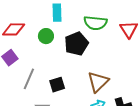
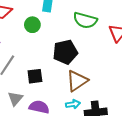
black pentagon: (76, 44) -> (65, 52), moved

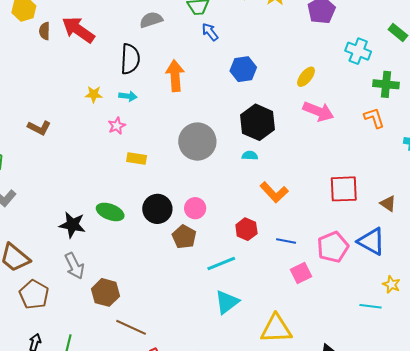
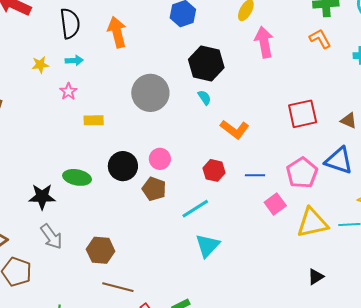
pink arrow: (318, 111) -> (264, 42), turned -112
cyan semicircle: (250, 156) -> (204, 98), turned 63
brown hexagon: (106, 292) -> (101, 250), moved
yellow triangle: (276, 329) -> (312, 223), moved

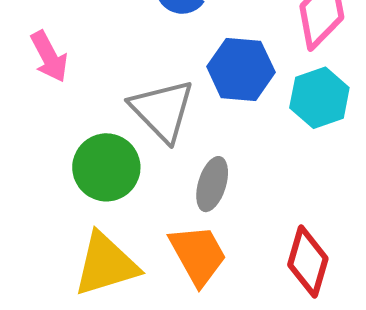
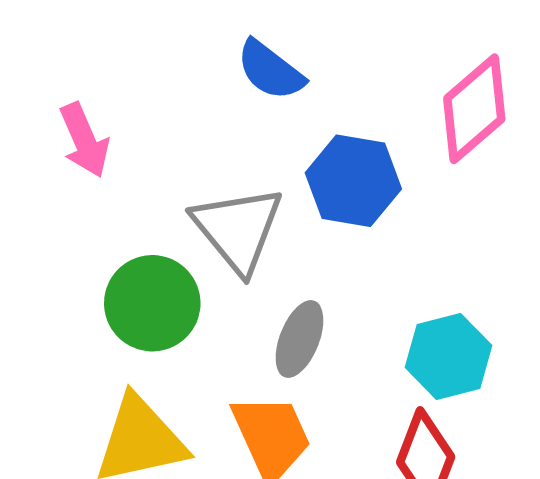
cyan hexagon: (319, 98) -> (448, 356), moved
* * *
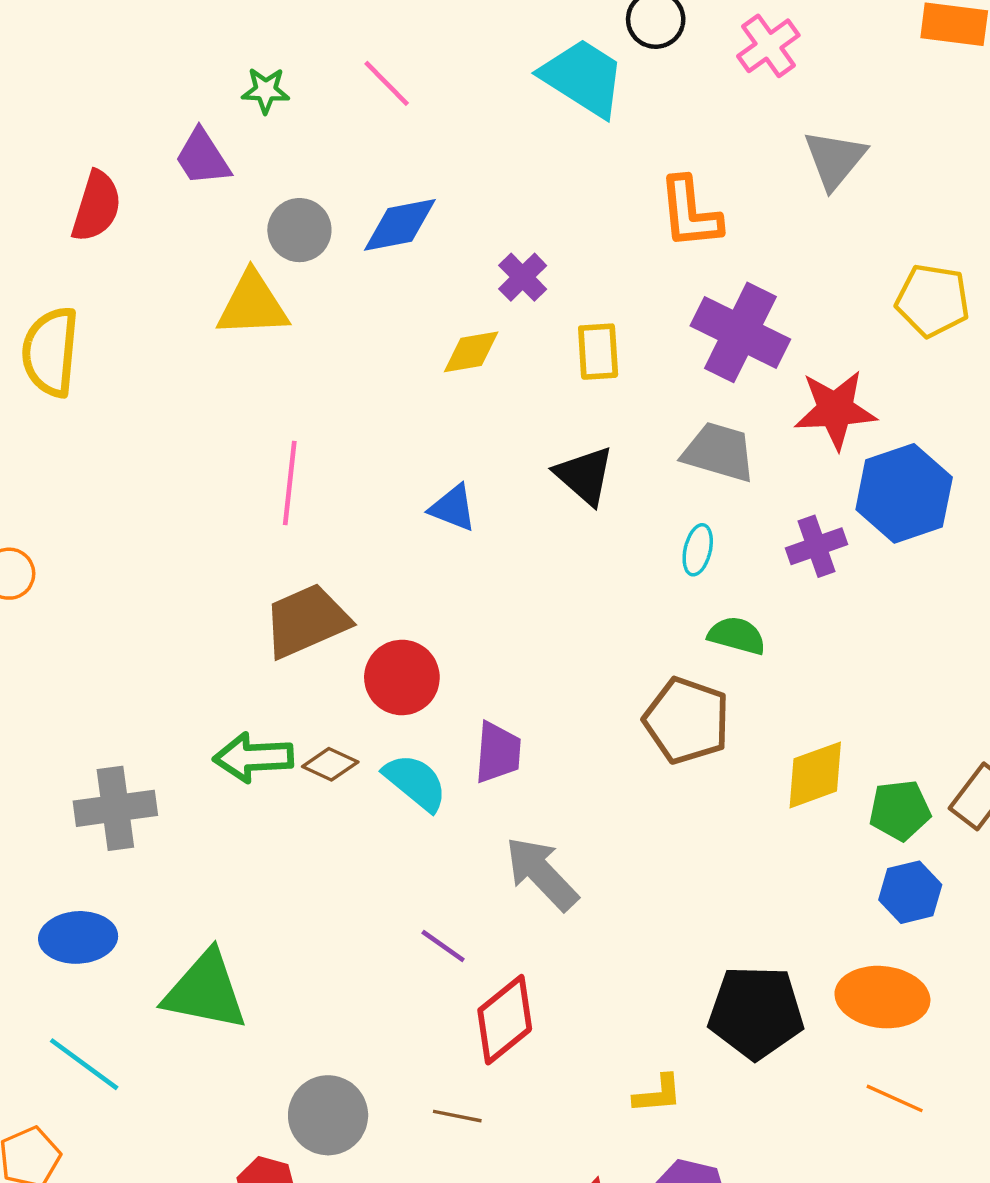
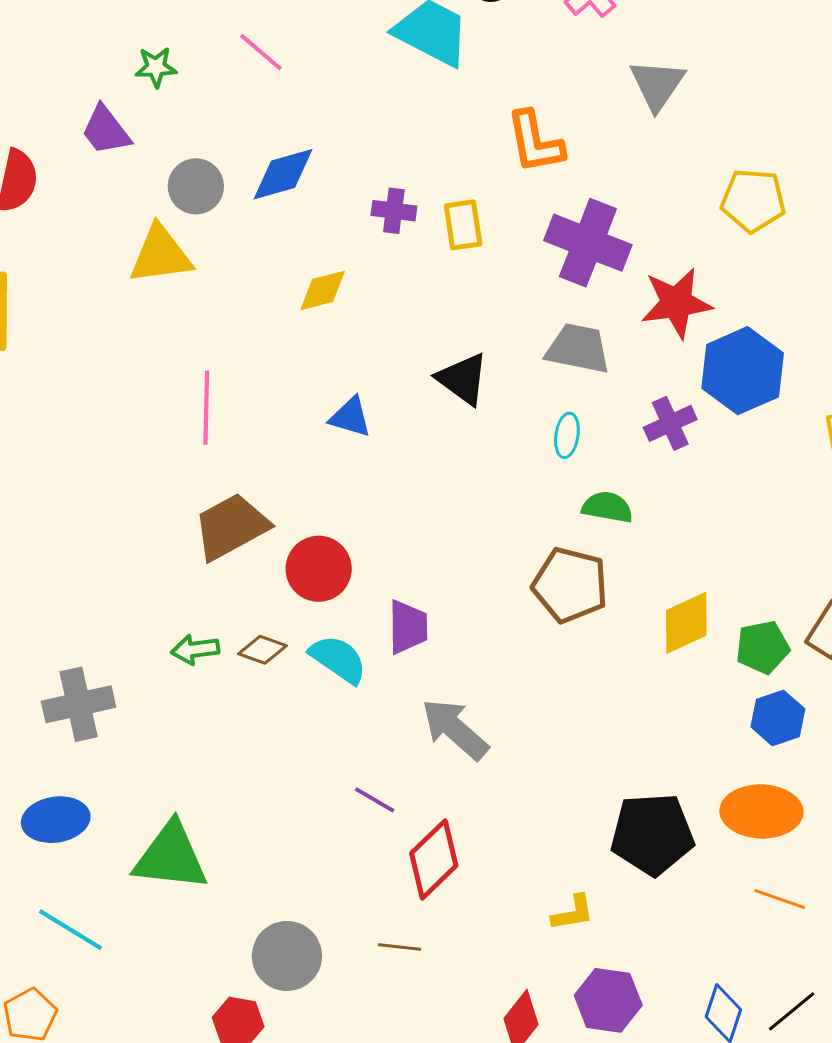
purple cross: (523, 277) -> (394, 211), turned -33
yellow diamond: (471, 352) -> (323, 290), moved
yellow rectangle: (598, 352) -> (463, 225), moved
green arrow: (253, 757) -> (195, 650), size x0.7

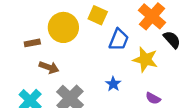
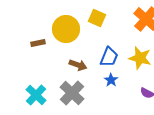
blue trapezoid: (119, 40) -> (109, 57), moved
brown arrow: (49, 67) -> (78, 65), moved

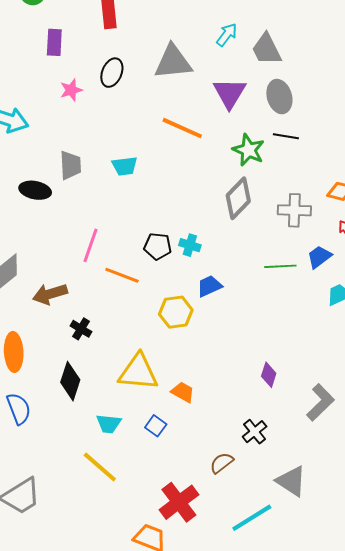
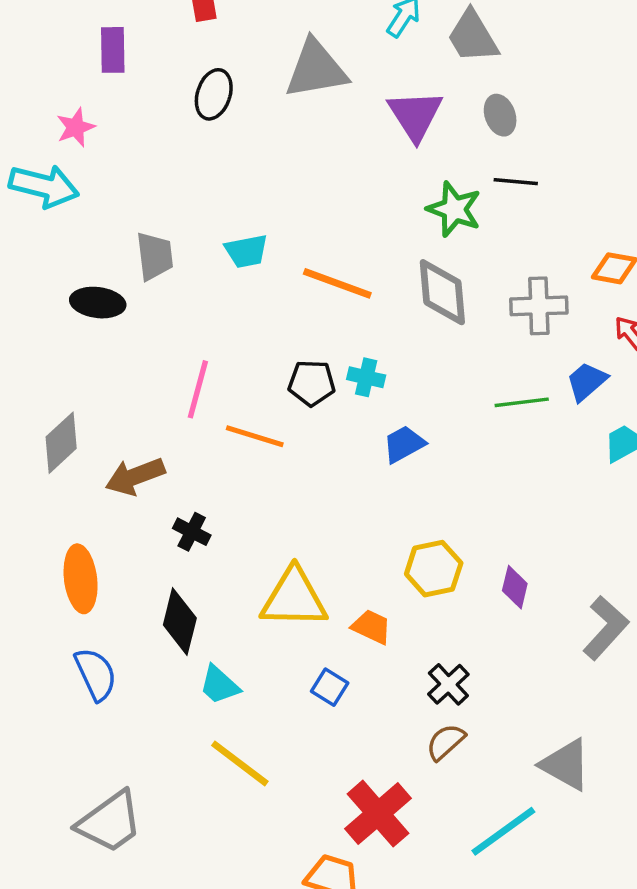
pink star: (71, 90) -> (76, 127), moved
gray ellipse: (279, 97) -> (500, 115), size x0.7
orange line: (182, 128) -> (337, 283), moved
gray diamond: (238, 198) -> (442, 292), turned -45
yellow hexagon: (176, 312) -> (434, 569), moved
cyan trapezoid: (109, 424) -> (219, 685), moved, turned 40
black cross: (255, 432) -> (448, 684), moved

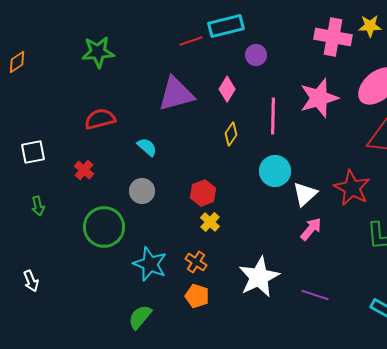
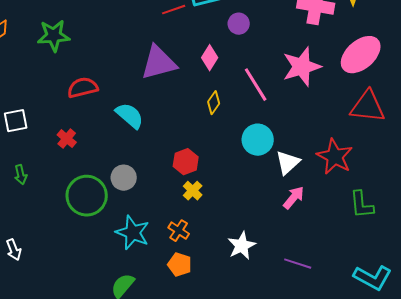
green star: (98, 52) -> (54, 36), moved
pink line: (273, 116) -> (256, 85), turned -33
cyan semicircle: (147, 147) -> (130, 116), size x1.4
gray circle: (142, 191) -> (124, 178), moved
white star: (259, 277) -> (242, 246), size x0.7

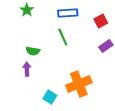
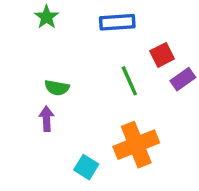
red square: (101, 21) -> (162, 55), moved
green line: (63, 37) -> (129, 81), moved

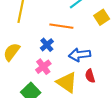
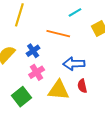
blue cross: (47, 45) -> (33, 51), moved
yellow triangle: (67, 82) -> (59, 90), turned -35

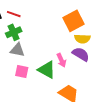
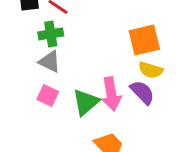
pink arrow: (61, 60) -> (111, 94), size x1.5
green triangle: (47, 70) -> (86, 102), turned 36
--
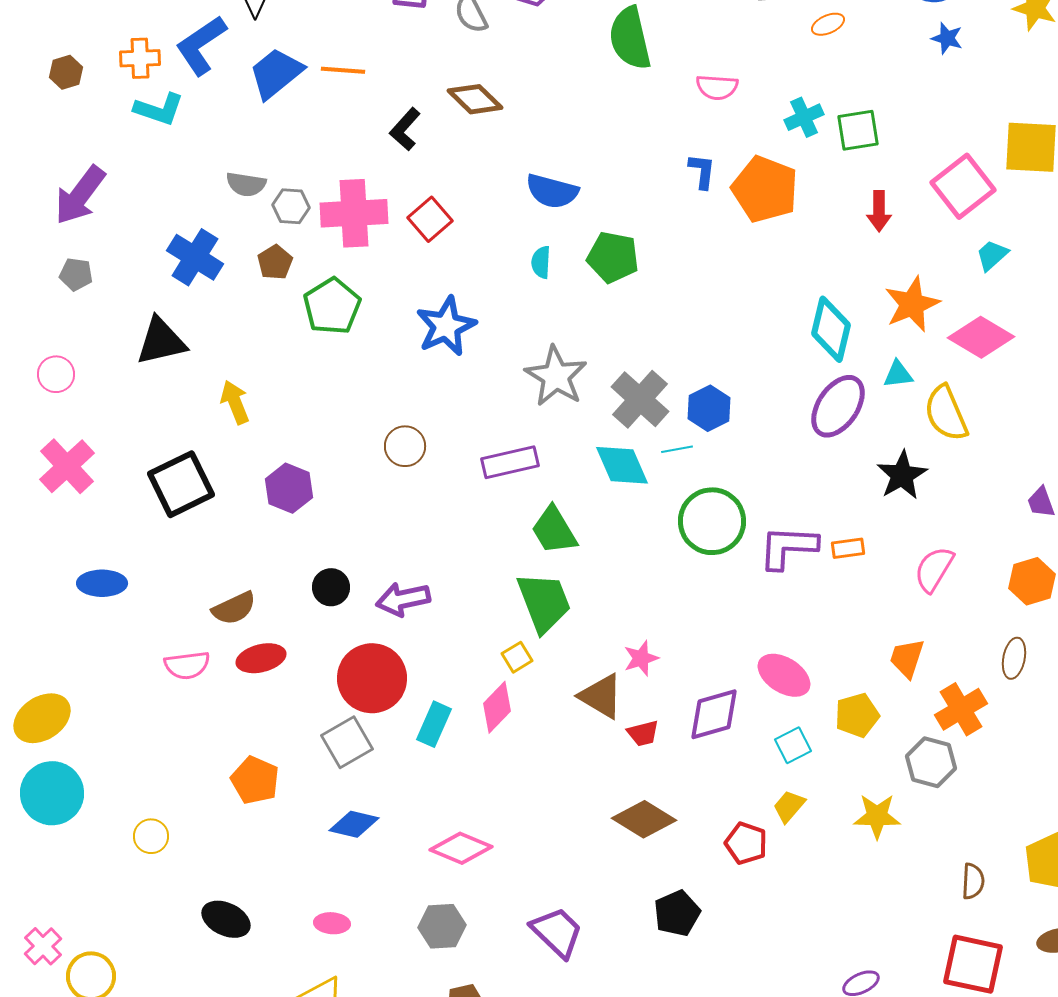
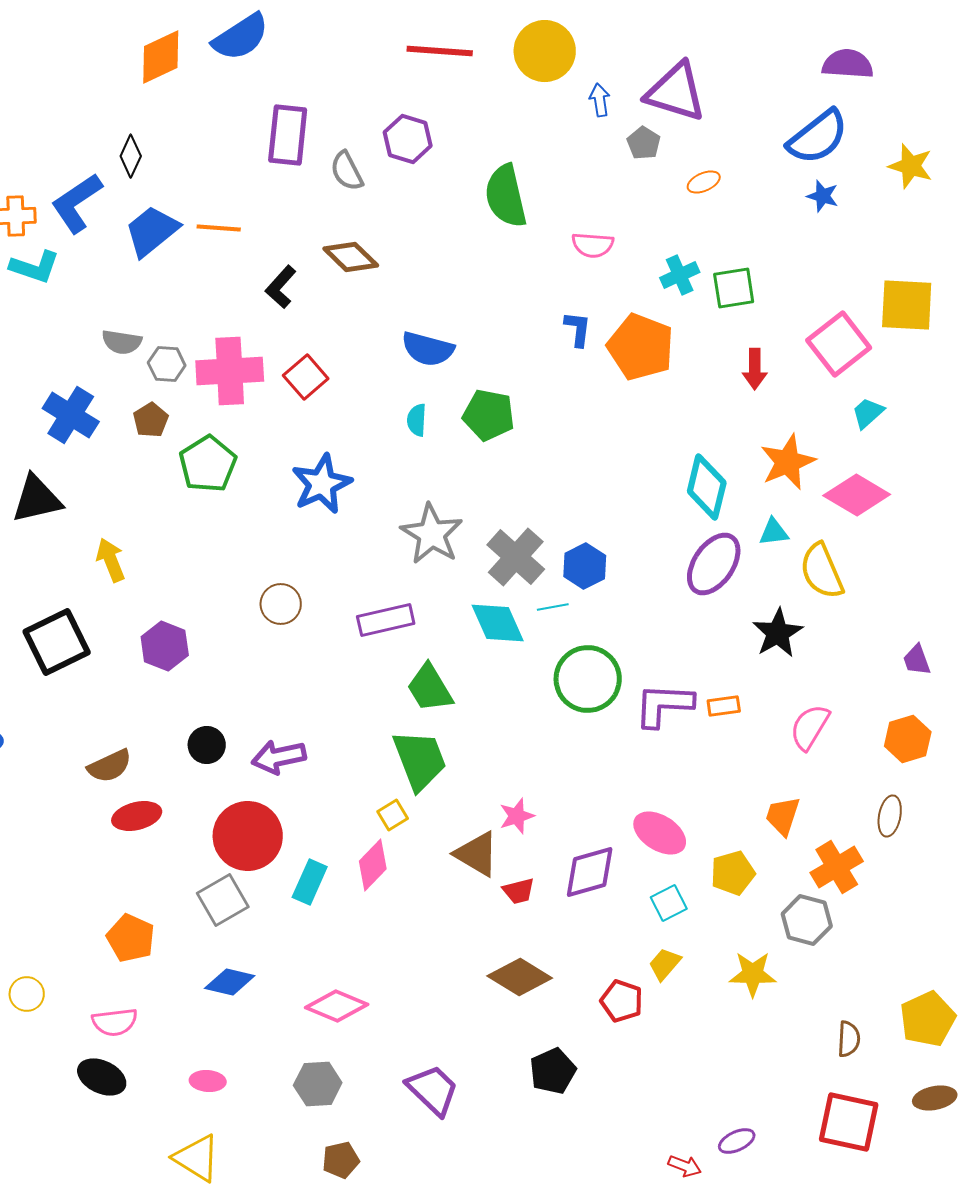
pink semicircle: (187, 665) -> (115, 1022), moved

=== Task description ===
Copy only this from above: the line containing "cyan semicircle: (250, 156)", the line containing "cyan hexagon: (319, 98) -> (448, 356), moved", and all lines between, printed exactly. Leave out the pictures.

=== Exercise answer ===
cyan semicircle: (250, 156) -> (204, 98), turned 63
brown hexagon: (106, 292) -> (101, 250), moved
yellow triangle: (276, 329) -> (312, 223), moved

cyan hexagon: (319, 98) -> (448, 356), moved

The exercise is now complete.